## Exercise data
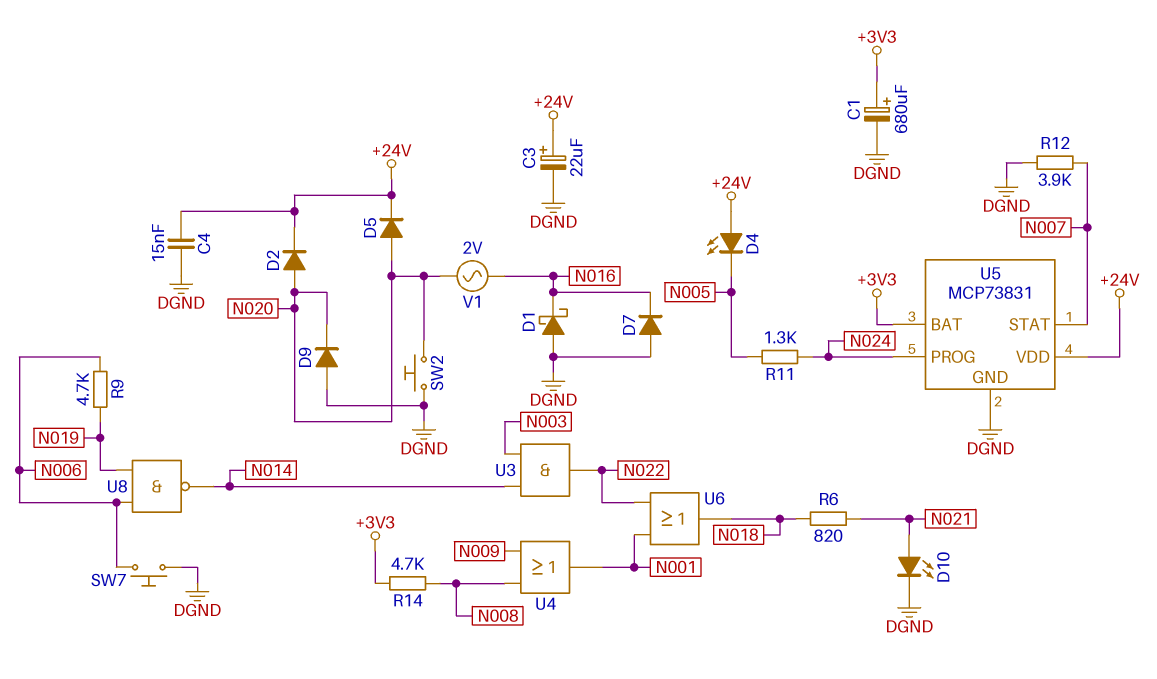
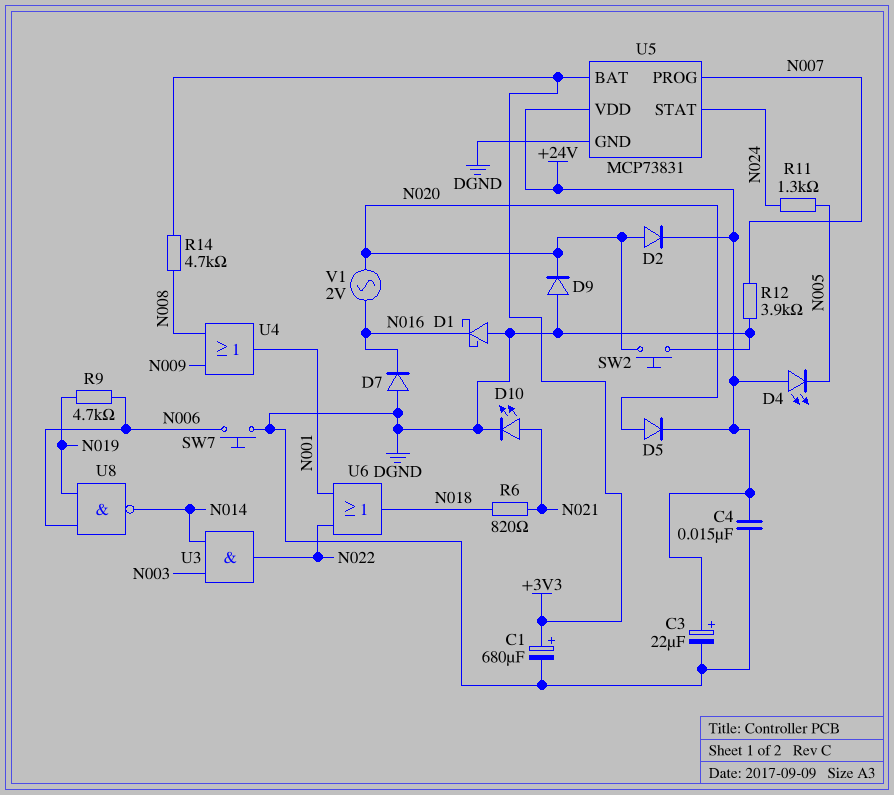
U5 pin PROG: N024 -> N007
U5 pin STAT: N007 -> N024

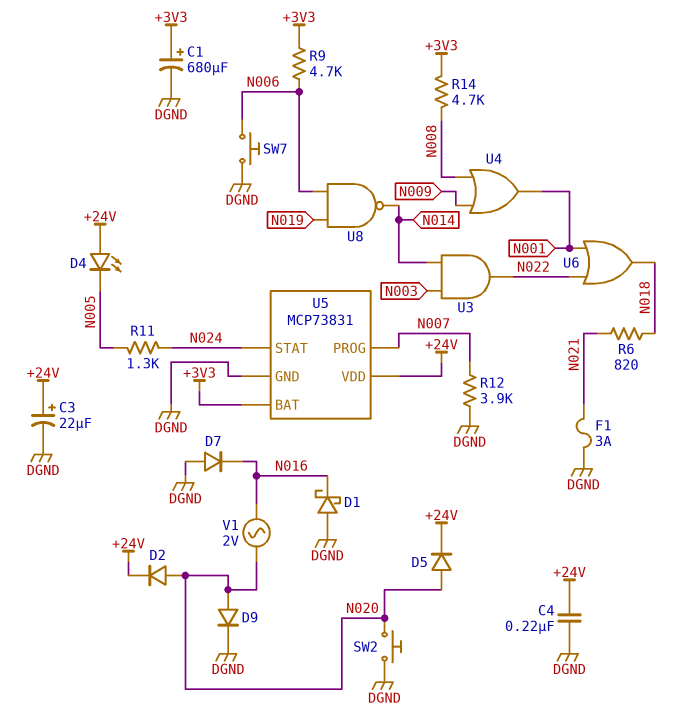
C4: 15nF (+24V, DGND) -> 220nF (+24V, DGND)
D9: diode (A DGND, K N020) -> diode (A N020, K DGND)
D10: LED (A N021, K DGND) -> none
F1: none -> 3A (DGND, N021)
R9: 4.7k (N006, N019) -> 4.7k (+3V3, N006)

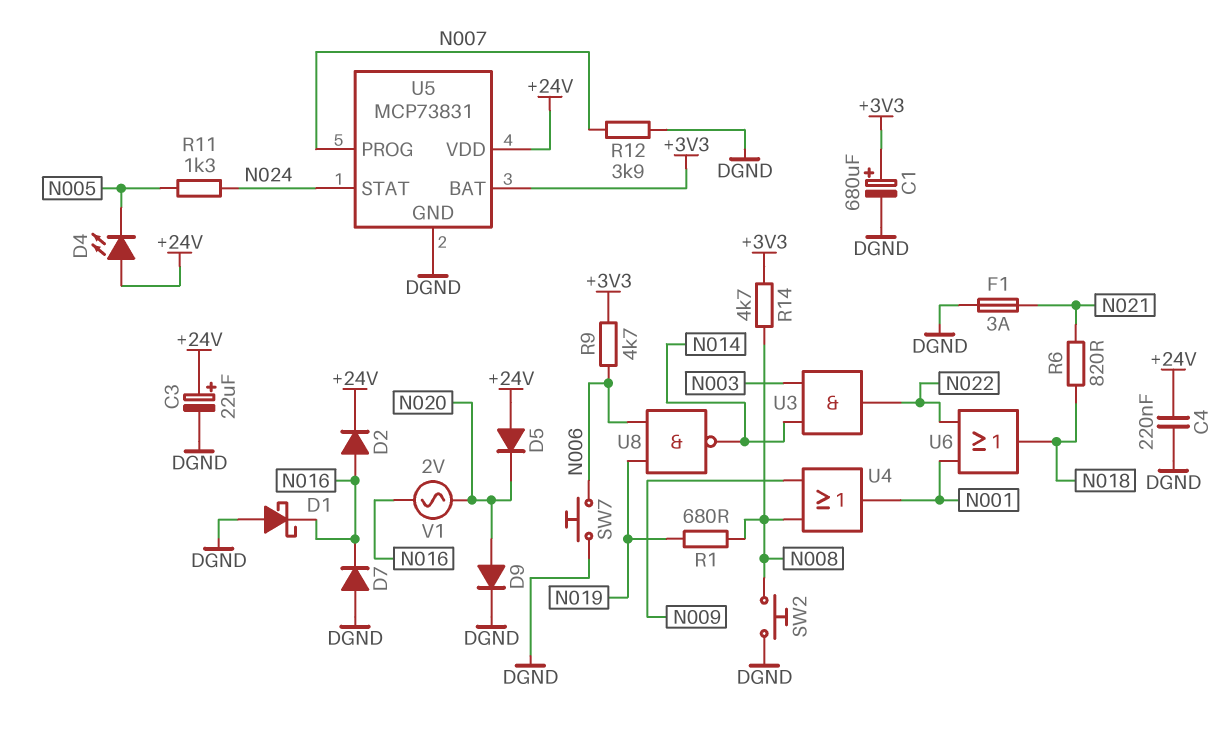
D2: diode (A N020, K +24V) -> diode (A N016, K +24V)
D5: diode (A N020, K +24V) -> diode (A +24V, K N020)
R1: none -> 680 (N008, N019)
SW2: button (DGND, N020) -> button (DGND, N008)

## Task prompt
Transcribe all the entries precisely. Do not include any picture.

## Result
U5 pin PROG: N024 -> N007
U5 pin STAT: N007 -> N024

C4: 15nF (+24V, DGND) -> 220nF (+24V, DGND)
D9: diode (A DGND, K N020) -> diode (A N020, K DGND)
D10: LED (A N021, K DGND) -> none
F1: none -> 3A (DGND, N021)
R9: 4.7k (N006, N019) -> 4.7k (+3V3, N006)

D2: diode (A N020, K +24V) -> diode (A N016, K +24V)
D5: diode (A N020, K +24V) -> diode (A +24V, K N020)
R1: none -> 680 (N008, N019)
SW2: button (DGND, N020) -> button (DGND, N008)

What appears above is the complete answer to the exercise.